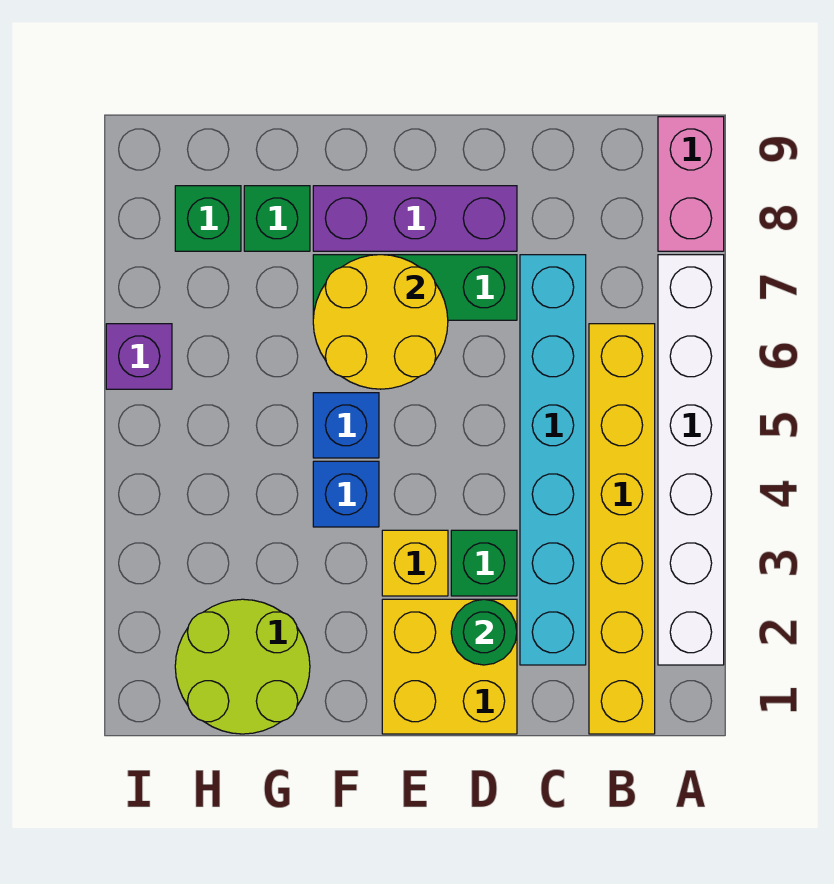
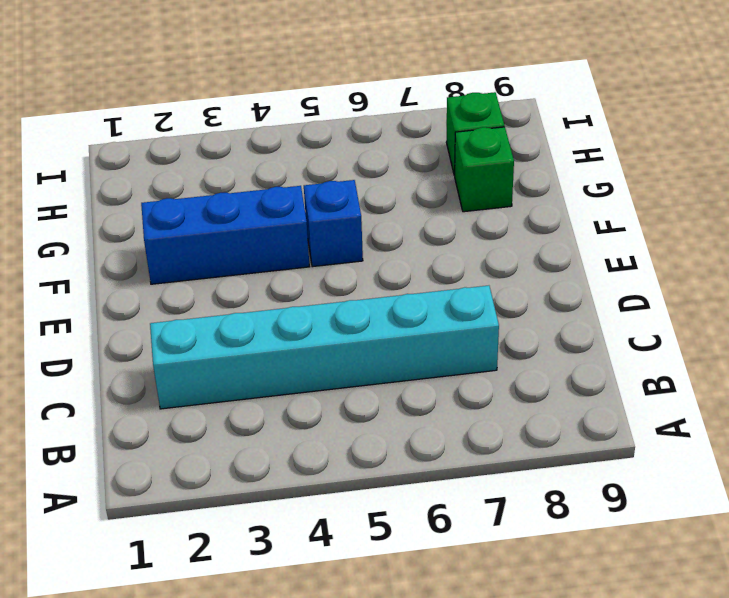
blue brick F2:F4 level 1 -> blue brick F4 level 1
none -> white brick A2:A7 level 1
none -> pink brick A8:A9 level 1
none -> yellow brick B1:B6 level 1

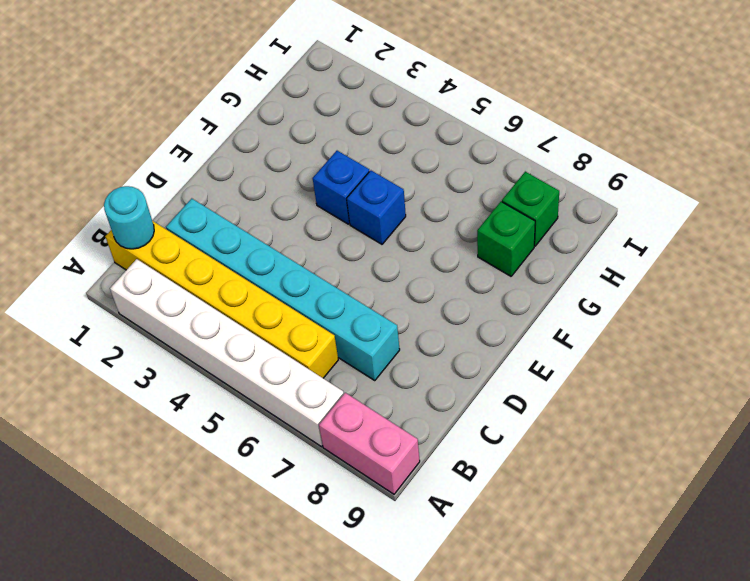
cyan round brick B1 level 2 -> none
none -> yellow brick D1:E2 level 1
none -> green brick D3 level 1
none -> green brick D7:F7 level 1

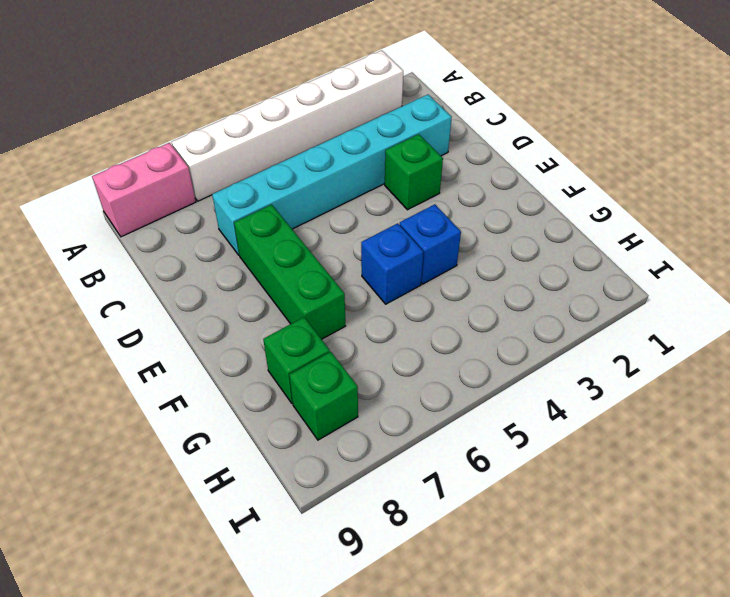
none -> yellow brick B1:B6 level 1
none -> yellow brick D1:E2 level 1
none -> purple brick D8:F8 level 1

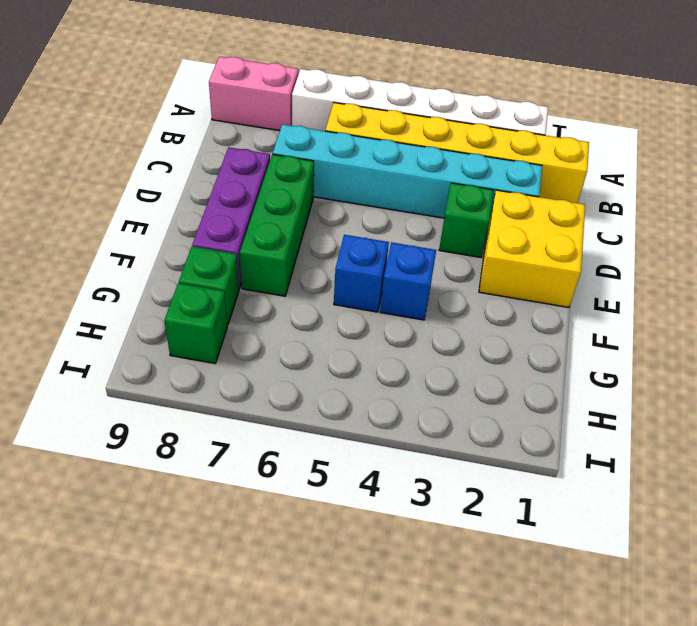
none -> yellow brick E3 level 1
none -> lime round brick G1:H2 level 1
none -> purple brick I6 level 1

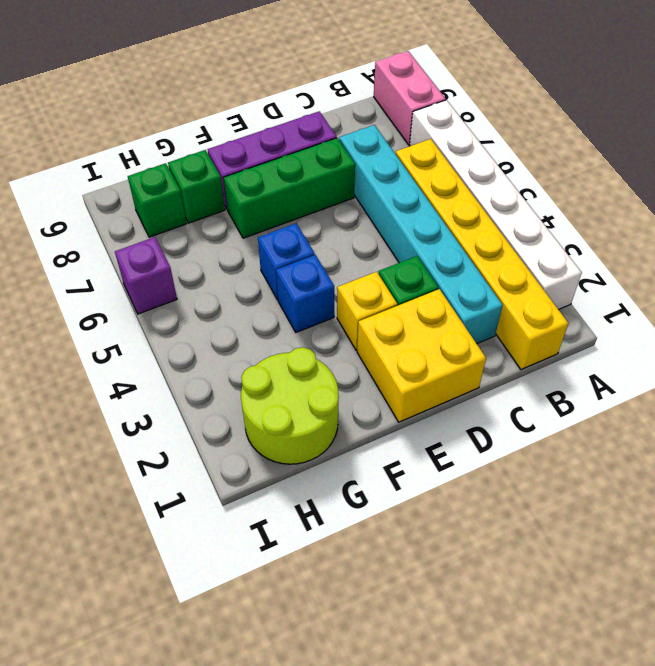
none -> green round brick D2 level 2
none -> yellow round brick E6:F7 level 2

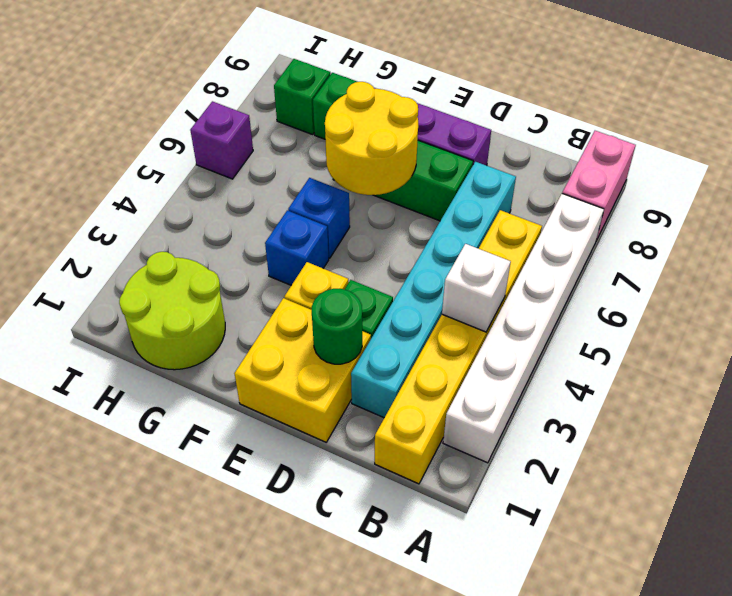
white brick B4 level 2 -> none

● ● ● ●

• WORK INSTRUCTION:
Write out every entry again word for word, without any of the pictures.

• ANSWER BOX:
blue brick F2:F4 level 1 -> blue brick F4 level 1
none -> white brick A2:A7 level 1
none -> pink brick A8:A9 level 1
none -> yellow brick B1:B6 level 1

cyan round brick B1 level 2 -> none
none -> yellow brick D1:E2 level 1
none -> green brick D3 level 1
none -> green brick D7:F7 level 1

none -> yellow brick B1:B6 level 1
none -> yellow brick D1:E2 level 1
none -> purple brick D8:F8 level 1

none -> yellow brick E3 level 1
none -> lime round brick G1:H2 level 1
none -> purple brick I6 level 1

none -> green round brick D2 level 2
none -> yellow round brick E6:F7 level 2

white brick B4 level 2 -> none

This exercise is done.